> _Records shown_
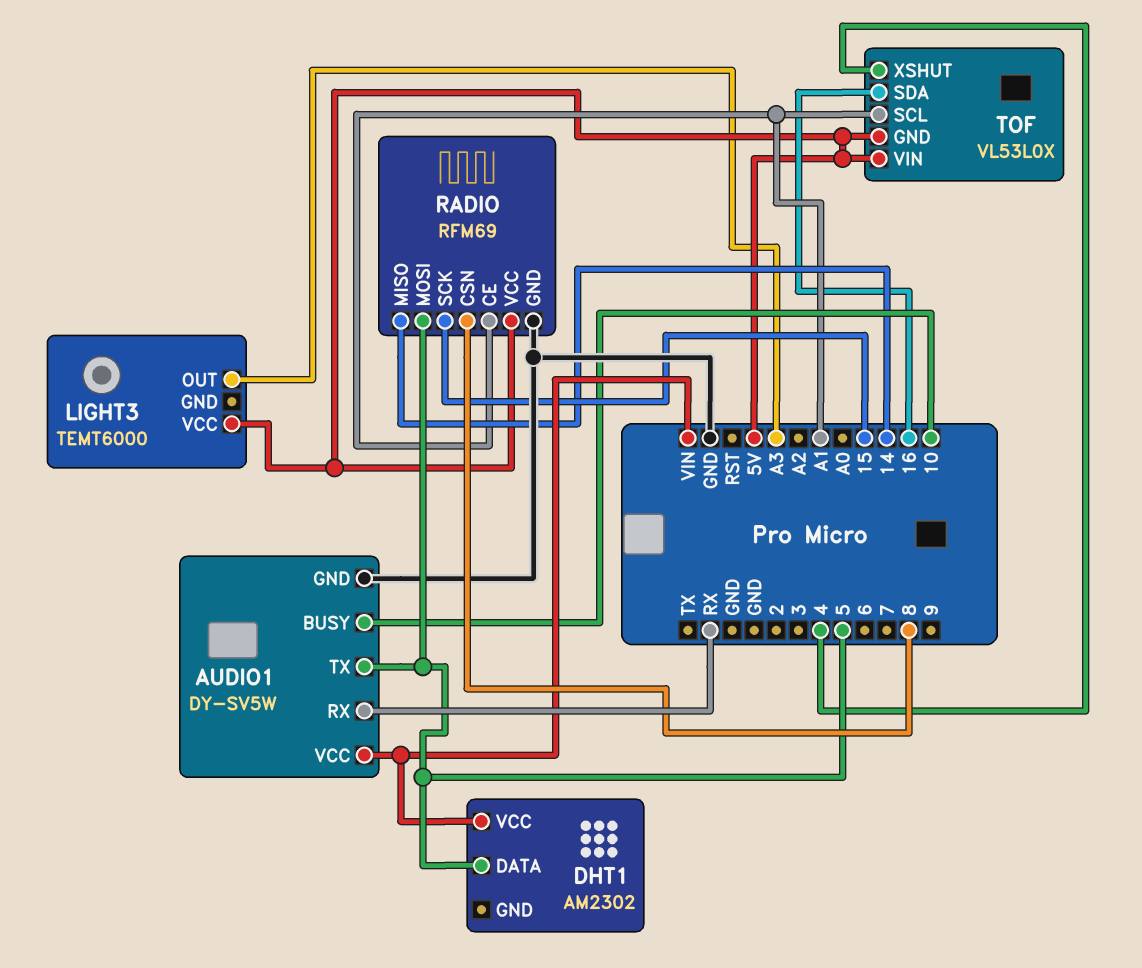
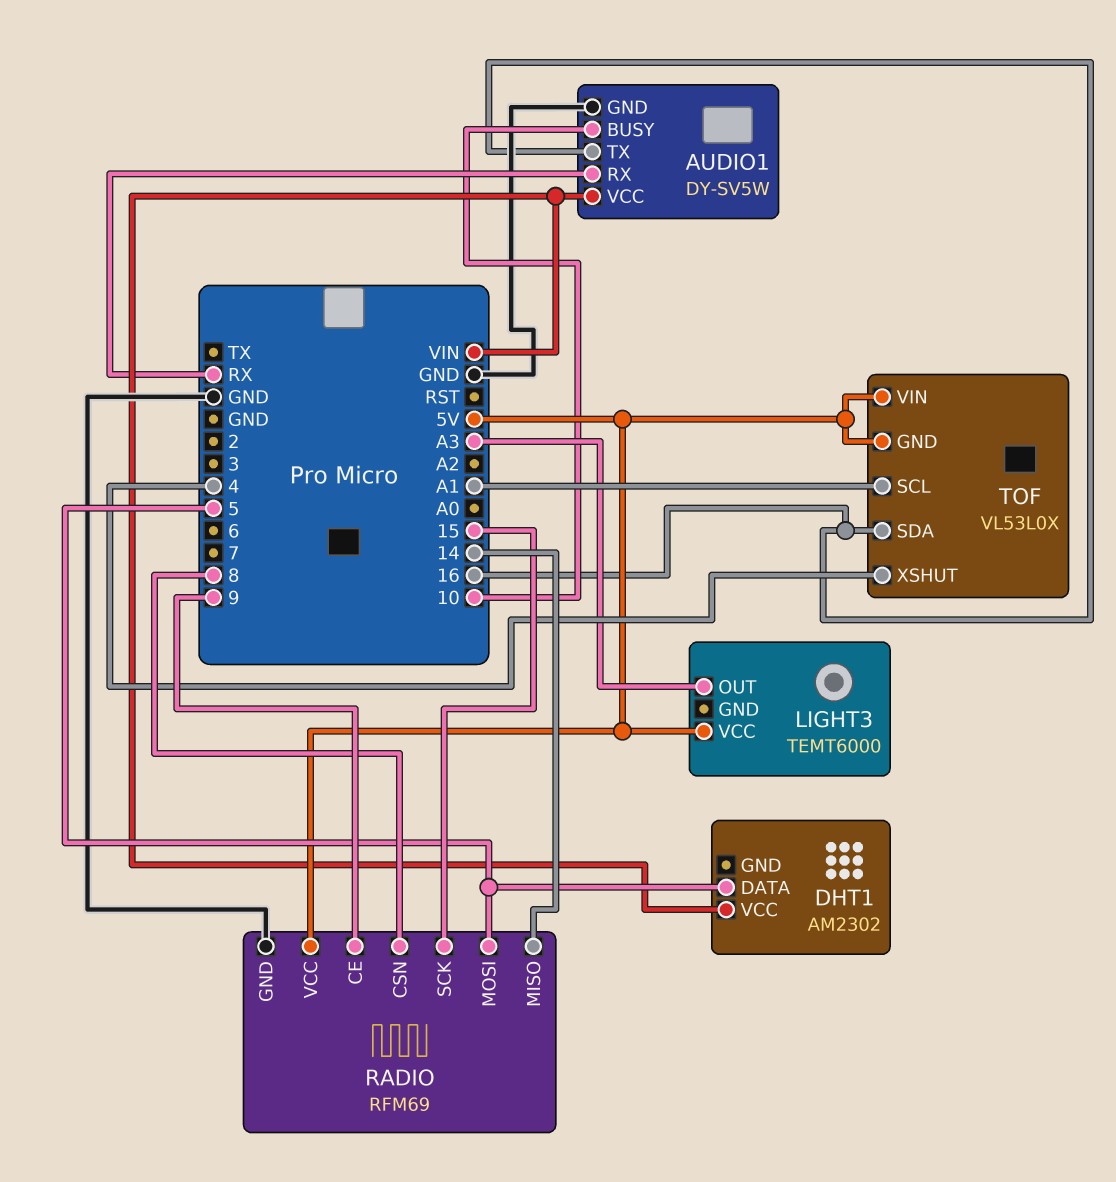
AUDIO1 pin TX: 5 -> 16
RADIO pin CE: A1 -> 9

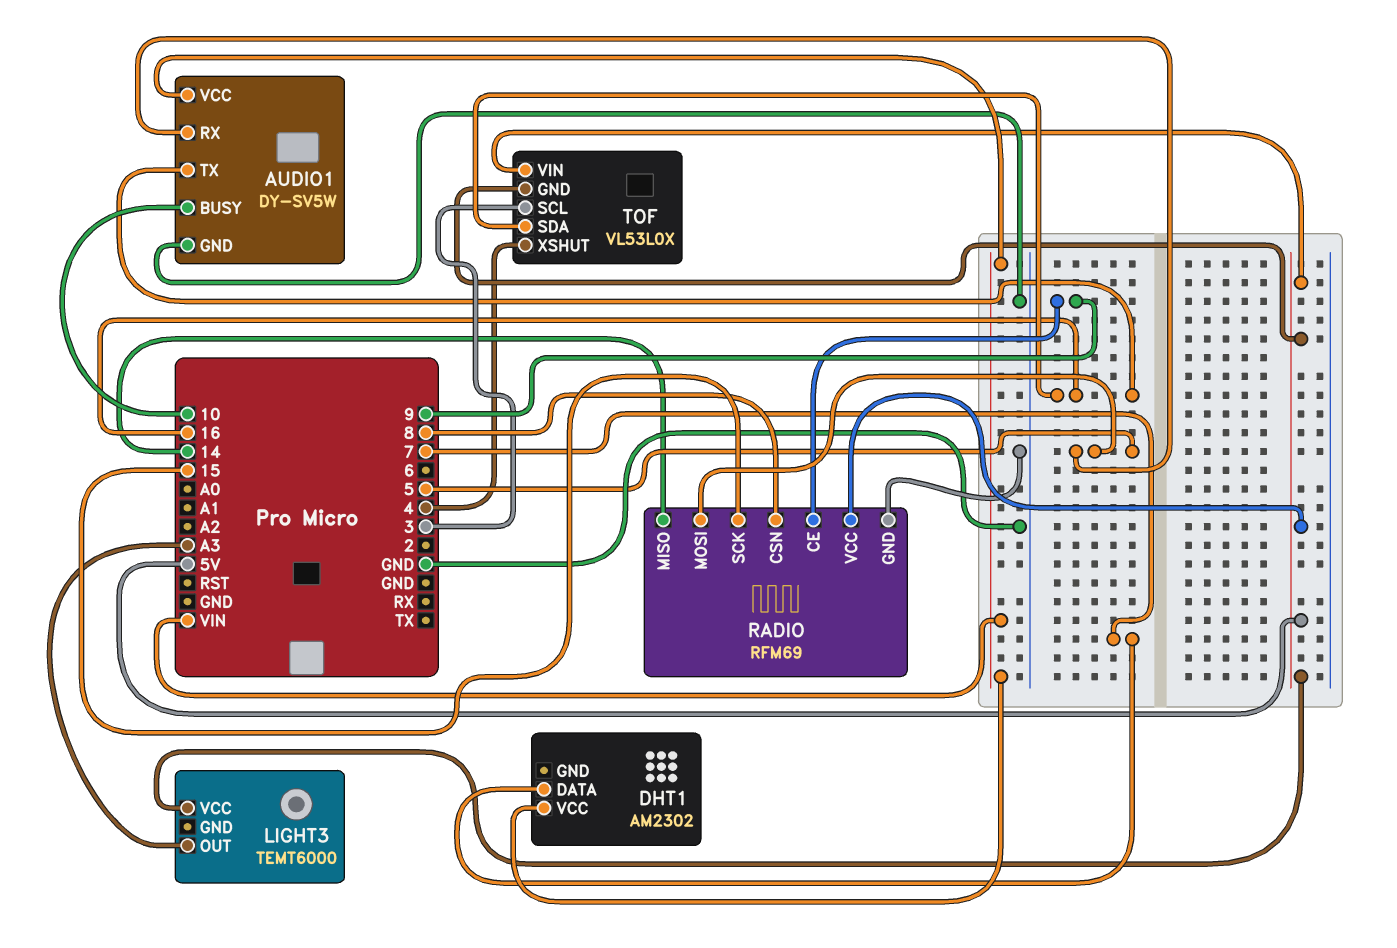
AUDIO1 pin RX: RX -> 5
DHT1 pin DATA: 5 -> 7
TOF pin SCL: A1 -> 3

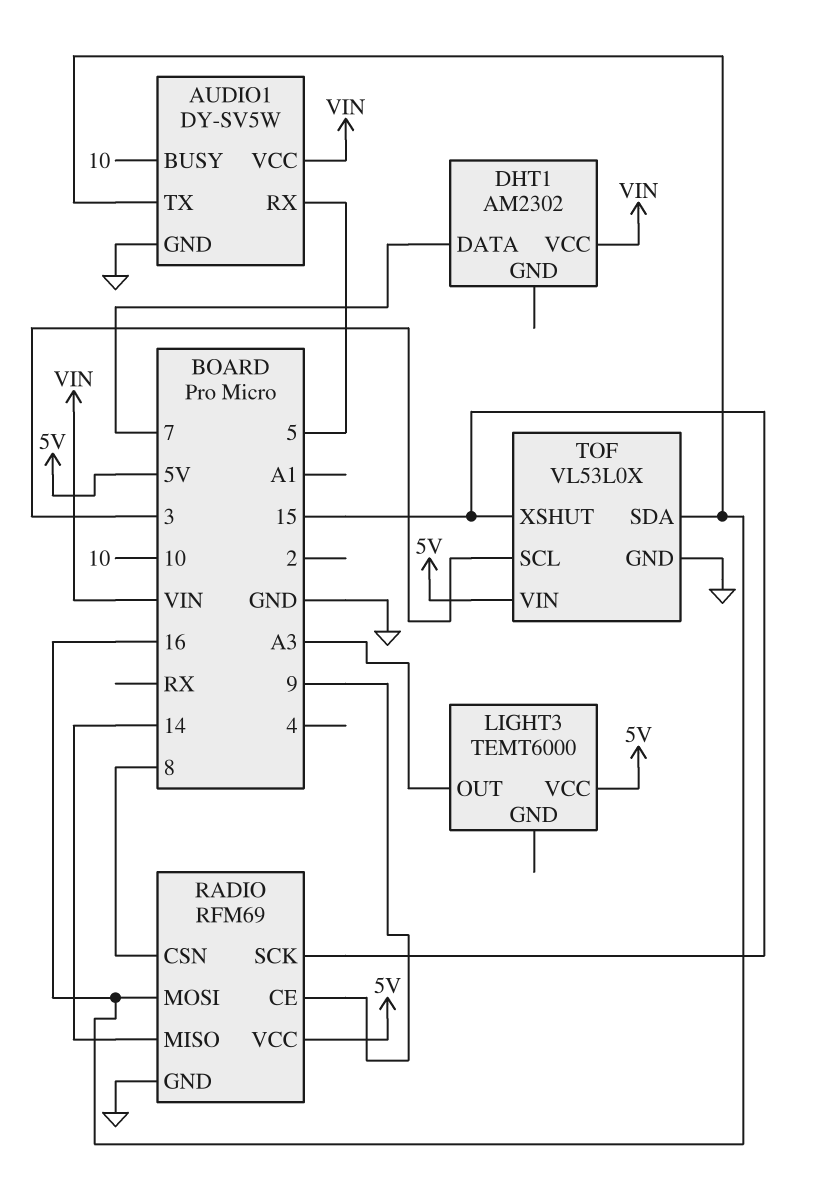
RADIO pin MOSI: 5 -> 16
TOF pin GND: 5V -> GND
TOF pin XSHUT: 4 -> 15

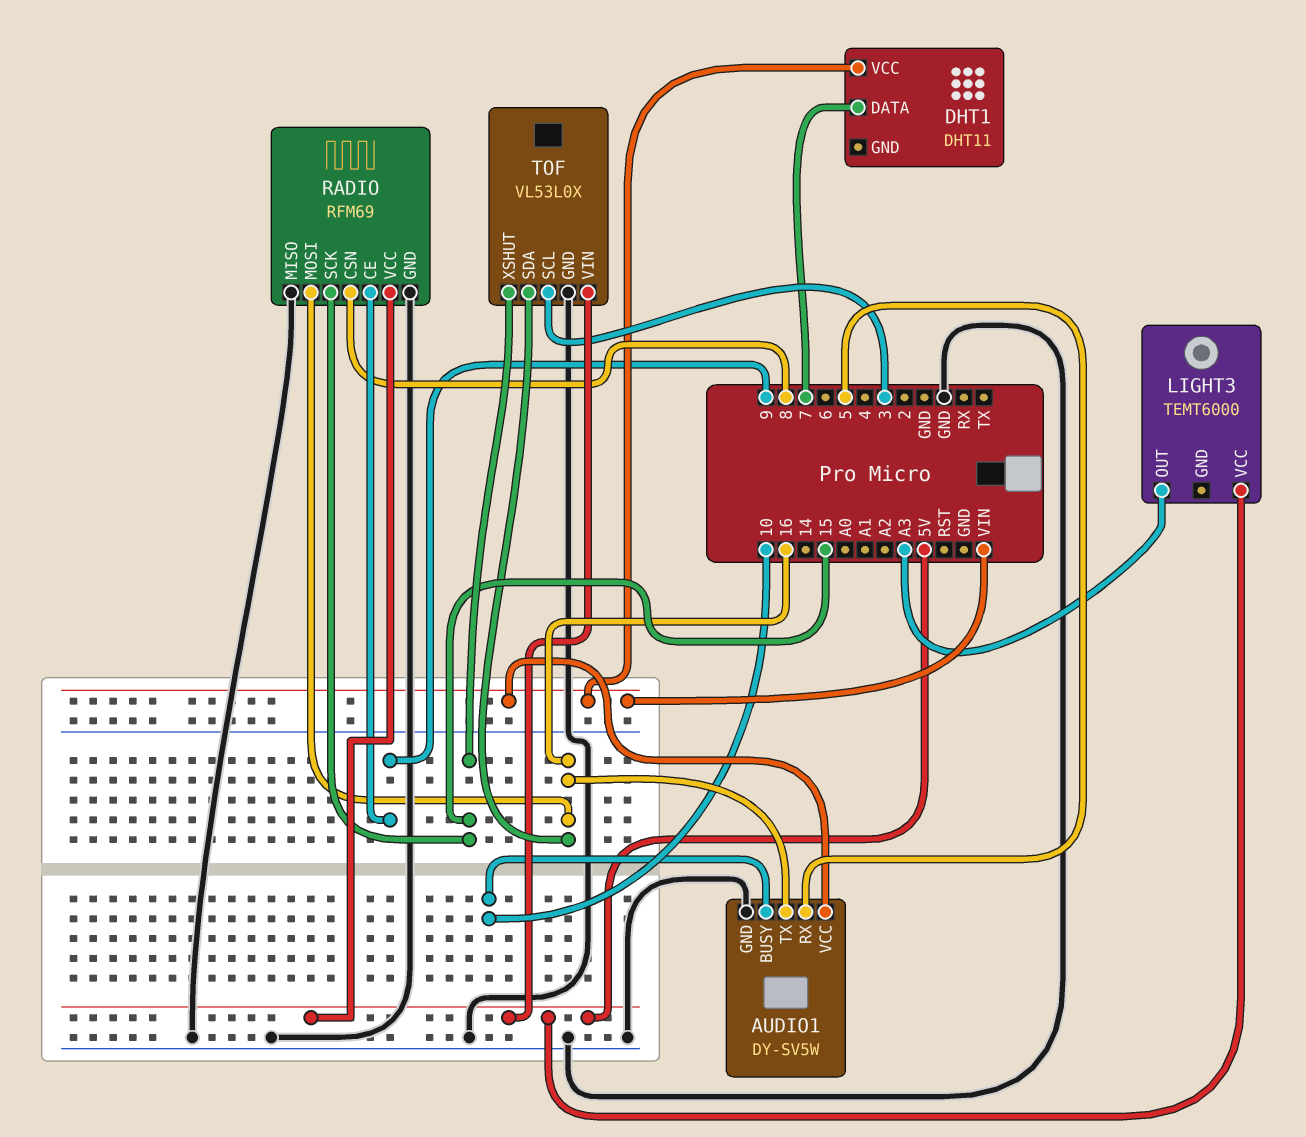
DHT1: AM2302 -> DHT11
RADIO pin MISO: 14 -> GND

> _Your instructions_
The answer must be an exact copy of the records, with no images in it.

> _Output of the exercise_
AUDIO1 pin TX: 5 -> 16
RADIO pin CE: A1 -> 9

AUDIO1 pin RX: RX -> 5
DHT1 pin DATA: 5 -> 7
TOF pin SCL: A1 -> 3

RADIO pin MOSI: 5 -> 16
TOF pin GND: 5V -> GND
TOF pin XSHUT: 4 -> 15

DHT1: AM2302 -> DHT11
RADIO pin MISO: 14 -> GND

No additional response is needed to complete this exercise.